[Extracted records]
☆ ☆ ☆ ☆ ☆ ☆ ☆

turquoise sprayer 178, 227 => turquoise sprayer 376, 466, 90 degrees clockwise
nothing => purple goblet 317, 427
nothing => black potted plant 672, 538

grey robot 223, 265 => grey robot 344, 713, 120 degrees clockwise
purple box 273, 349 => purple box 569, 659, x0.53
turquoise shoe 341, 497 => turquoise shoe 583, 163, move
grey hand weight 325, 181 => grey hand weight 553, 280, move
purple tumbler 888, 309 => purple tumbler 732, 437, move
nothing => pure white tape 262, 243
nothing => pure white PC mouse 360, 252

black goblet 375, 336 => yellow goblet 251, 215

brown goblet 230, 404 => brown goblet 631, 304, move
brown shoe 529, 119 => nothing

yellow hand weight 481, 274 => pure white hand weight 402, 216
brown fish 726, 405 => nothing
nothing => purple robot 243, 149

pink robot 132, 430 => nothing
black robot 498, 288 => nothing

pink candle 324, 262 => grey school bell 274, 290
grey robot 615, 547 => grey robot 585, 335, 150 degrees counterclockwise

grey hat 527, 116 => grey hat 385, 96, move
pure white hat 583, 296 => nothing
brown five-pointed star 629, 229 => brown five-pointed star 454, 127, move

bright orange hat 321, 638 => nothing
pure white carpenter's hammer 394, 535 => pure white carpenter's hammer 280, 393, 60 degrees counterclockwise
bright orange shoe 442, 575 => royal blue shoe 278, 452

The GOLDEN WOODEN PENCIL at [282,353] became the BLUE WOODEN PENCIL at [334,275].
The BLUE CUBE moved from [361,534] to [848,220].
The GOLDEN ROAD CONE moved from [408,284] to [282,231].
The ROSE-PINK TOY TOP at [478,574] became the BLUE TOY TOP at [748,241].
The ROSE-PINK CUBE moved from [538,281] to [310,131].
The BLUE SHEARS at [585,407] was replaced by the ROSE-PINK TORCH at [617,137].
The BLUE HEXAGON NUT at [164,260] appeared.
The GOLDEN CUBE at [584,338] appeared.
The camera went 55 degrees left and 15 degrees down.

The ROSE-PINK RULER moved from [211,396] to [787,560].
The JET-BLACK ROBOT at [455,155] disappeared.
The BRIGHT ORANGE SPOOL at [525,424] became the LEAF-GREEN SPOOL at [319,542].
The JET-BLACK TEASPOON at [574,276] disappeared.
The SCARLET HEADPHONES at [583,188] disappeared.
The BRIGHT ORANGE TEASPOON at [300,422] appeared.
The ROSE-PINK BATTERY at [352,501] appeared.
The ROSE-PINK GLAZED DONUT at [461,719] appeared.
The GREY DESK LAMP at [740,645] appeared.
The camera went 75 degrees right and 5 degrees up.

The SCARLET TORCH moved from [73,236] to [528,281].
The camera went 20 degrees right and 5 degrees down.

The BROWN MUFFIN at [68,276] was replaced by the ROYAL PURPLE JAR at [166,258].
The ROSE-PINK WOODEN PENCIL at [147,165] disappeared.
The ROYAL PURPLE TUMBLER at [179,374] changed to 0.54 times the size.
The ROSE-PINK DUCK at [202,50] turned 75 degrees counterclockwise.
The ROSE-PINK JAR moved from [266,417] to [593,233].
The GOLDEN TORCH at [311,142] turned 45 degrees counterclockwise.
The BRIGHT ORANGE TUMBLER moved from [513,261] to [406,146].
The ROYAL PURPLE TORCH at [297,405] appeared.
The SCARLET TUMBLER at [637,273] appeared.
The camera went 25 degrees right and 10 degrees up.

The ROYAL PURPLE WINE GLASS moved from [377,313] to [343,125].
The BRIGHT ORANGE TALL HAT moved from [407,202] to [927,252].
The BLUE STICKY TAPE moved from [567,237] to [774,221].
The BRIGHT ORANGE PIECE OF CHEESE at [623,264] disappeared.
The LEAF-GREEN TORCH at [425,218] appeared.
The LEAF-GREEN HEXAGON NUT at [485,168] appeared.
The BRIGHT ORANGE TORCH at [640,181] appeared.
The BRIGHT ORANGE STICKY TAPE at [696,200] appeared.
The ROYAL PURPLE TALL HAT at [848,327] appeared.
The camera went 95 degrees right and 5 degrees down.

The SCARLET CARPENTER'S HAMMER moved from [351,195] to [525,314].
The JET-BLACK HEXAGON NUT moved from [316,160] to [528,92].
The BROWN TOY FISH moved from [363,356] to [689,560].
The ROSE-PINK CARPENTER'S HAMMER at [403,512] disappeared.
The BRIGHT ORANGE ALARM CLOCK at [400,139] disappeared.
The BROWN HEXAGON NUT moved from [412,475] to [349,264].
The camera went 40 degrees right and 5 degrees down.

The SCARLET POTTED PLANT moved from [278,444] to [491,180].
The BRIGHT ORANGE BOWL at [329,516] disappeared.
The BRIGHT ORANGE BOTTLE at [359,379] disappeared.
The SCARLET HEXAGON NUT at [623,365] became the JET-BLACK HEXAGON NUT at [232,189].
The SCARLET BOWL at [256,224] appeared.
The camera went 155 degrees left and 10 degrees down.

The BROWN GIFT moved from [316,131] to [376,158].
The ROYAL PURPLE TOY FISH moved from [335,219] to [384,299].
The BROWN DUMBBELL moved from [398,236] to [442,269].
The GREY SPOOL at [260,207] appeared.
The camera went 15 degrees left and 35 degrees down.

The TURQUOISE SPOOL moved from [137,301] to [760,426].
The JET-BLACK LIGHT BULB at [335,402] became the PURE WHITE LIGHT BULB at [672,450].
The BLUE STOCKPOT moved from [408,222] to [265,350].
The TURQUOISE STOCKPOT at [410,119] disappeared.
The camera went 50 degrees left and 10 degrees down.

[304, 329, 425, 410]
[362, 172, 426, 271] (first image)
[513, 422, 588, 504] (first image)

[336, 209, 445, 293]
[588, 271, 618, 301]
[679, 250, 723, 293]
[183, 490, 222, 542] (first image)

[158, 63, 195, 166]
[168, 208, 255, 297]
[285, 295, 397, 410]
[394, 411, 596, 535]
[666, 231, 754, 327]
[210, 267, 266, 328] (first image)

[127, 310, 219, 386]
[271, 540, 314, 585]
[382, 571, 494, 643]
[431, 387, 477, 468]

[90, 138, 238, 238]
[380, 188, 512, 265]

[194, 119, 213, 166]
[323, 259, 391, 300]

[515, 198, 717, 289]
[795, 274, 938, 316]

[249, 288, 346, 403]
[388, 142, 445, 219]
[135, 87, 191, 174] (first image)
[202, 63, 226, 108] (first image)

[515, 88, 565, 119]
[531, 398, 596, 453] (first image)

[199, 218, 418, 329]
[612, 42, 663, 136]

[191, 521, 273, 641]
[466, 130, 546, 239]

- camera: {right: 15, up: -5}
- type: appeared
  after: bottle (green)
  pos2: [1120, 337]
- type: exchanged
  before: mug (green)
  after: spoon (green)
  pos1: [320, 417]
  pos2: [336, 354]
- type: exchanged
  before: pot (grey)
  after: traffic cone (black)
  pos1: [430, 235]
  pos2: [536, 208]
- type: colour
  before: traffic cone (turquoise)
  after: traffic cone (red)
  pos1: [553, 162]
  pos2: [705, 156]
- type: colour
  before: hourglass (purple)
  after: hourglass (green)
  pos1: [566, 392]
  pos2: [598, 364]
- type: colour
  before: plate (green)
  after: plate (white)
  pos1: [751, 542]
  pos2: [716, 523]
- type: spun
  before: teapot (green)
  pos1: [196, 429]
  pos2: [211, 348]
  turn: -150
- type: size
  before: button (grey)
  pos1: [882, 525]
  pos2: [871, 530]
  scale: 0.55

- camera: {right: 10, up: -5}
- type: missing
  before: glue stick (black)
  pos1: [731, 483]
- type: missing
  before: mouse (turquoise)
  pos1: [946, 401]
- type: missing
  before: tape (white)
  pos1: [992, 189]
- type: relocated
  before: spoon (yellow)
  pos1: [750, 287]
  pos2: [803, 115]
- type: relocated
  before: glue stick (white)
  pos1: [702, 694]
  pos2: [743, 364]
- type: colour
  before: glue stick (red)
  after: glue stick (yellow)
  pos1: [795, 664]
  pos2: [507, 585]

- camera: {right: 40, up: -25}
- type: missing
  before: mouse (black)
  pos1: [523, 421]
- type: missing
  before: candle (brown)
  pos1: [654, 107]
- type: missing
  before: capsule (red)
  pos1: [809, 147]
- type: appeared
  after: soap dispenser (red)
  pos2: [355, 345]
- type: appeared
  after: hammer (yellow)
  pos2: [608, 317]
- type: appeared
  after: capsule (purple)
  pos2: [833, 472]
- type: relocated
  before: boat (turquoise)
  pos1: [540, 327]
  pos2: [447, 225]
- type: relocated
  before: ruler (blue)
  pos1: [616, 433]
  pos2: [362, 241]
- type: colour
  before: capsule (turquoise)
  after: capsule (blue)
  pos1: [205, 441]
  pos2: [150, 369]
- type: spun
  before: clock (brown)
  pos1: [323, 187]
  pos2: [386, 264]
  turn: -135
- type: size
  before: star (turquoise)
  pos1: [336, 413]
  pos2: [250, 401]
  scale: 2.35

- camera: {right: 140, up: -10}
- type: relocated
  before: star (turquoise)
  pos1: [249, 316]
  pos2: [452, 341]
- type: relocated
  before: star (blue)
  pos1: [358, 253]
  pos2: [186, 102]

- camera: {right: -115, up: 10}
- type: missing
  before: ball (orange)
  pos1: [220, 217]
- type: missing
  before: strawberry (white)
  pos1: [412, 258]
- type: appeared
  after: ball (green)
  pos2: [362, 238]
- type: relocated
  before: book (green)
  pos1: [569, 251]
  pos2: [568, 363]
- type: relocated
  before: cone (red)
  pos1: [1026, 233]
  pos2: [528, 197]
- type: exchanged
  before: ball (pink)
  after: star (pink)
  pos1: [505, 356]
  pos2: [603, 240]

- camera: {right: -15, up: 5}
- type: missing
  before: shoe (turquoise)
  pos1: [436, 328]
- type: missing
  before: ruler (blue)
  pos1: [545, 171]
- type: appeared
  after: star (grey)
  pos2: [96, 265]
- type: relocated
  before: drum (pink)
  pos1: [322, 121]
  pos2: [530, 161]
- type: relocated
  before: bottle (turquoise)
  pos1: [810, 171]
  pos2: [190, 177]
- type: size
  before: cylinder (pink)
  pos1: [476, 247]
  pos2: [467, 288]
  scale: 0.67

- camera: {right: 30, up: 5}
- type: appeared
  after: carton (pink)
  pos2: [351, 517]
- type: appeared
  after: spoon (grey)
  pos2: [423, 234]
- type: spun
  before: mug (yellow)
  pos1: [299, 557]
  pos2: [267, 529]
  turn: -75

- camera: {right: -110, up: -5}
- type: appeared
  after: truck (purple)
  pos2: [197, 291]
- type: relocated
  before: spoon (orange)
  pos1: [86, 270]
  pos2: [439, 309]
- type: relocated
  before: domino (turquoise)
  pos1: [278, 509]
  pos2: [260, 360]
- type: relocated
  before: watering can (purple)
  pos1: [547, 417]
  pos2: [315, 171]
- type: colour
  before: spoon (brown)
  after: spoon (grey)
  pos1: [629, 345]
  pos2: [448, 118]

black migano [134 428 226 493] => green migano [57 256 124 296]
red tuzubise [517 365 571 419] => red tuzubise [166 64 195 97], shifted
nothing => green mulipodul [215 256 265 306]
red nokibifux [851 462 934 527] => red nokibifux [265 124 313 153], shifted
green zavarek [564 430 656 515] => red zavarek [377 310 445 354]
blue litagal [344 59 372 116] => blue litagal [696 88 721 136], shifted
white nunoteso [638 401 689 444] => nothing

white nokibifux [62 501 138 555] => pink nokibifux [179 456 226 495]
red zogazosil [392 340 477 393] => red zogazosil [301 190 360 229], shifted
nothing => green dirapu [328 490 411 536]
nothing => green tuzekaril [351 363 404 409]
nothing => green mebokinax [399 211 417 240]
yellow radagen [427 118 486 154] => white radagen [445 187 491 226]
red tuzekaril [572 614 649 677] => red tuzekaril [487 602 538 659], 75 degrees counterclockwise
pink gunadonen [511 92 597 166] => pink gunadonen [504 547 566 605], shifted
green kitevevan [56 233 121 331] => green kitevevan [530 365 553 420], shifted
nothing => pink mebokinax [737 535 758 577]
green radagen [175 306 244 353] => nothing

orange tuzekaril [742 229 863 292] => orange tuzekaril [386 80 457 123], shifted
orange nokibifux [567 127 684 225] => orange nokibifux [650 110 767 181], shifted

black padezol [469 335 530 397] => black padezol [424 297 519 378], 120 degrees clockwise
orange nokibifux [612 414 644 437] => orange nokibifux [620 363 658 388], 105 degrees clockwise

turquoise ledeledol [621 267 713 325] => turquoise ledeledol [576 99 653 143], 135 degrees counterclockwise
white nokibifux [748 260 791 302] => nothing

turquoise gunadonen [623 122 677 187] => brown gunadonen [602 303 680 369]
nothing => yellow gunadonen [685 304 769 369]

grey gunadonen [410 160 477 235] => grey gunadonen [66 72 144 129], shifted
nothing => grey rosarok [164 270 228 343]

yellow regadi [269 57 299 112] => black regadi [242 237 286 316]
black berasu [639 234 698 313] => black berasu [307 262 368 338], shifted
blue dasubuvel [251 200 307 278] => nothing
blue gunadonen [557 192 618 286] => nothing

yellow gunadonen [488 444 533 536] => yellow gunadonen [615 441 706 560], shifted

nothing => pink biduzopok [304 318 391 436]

☆ ☆ ☆ ☆ ☆ ☆ ☆

» **Work request**
Set down, exactly as written, each line of the data from its opening line through the one containing "nothing => purple goblet 317, 427". Output nothing more.

» **Answer**
turquoise sprayer 178, 227 => turquoise sprayer 376, 466, 90 degrees clockwise
nothing => purple goblet 317, 427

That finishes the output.